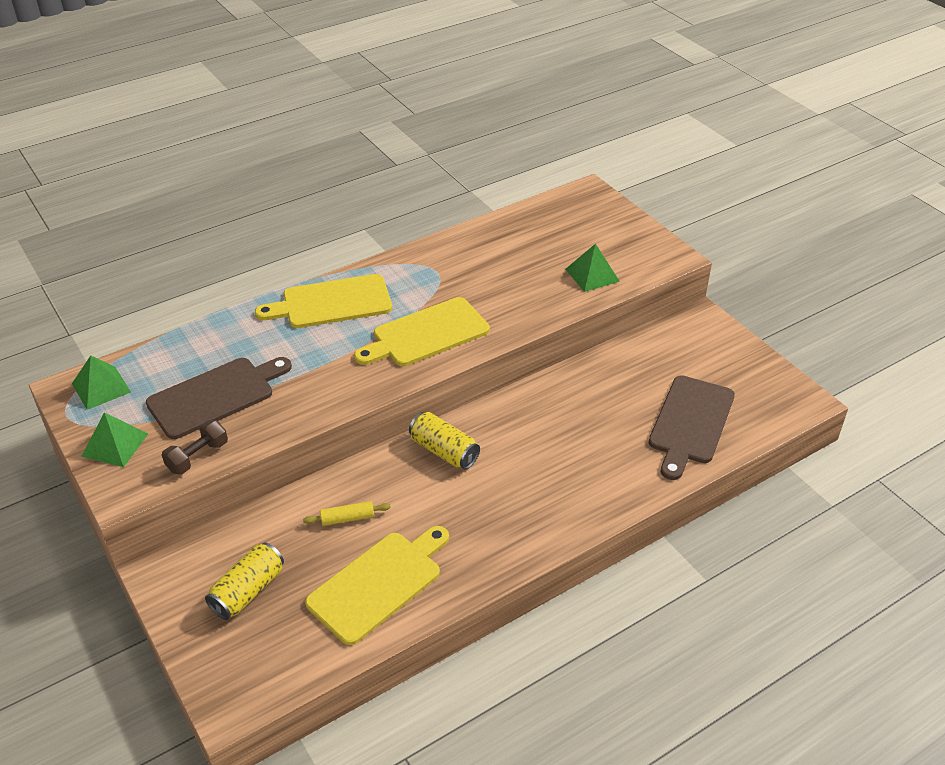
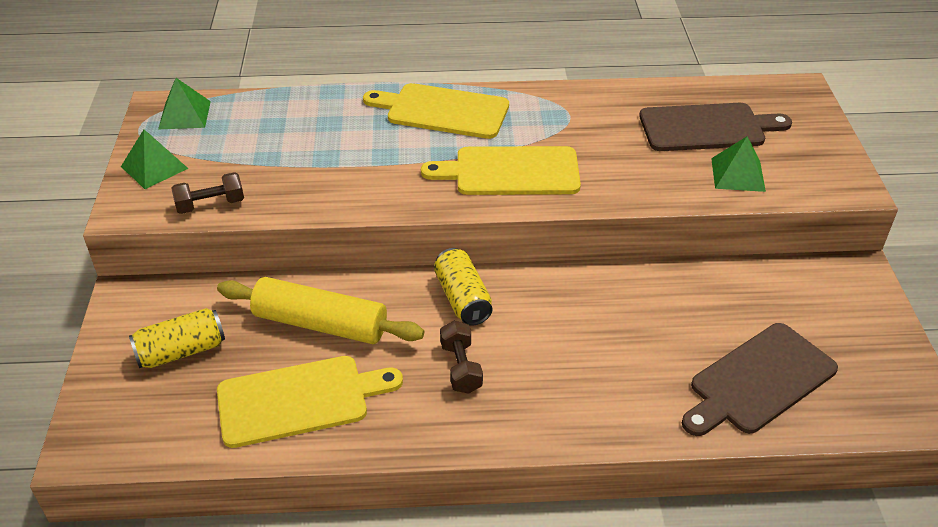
camera: 30 degrees right, 0 degrees up
(215, 396) = (270, 157): brown cutting board -> brown cutting board (707, 128)
(347, 518) = (320, 324): yellow rolling pin -> yellow rolling pin, size x2.25
(482, 504) = (461, 367): none -> brown dumbbell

WORK REQUEST>
Restate word for word each line of the data from the one with "(347, 518) = (320, 324): yellow" to the last, keeping both ends.

RESPONSE TO THE EXERCISE>
(347, 518) = (320, 324): yellow rolling pin -> yellow rolling pin, size x2.25
(482, 504) = (461, 367): none -> brown dumbbell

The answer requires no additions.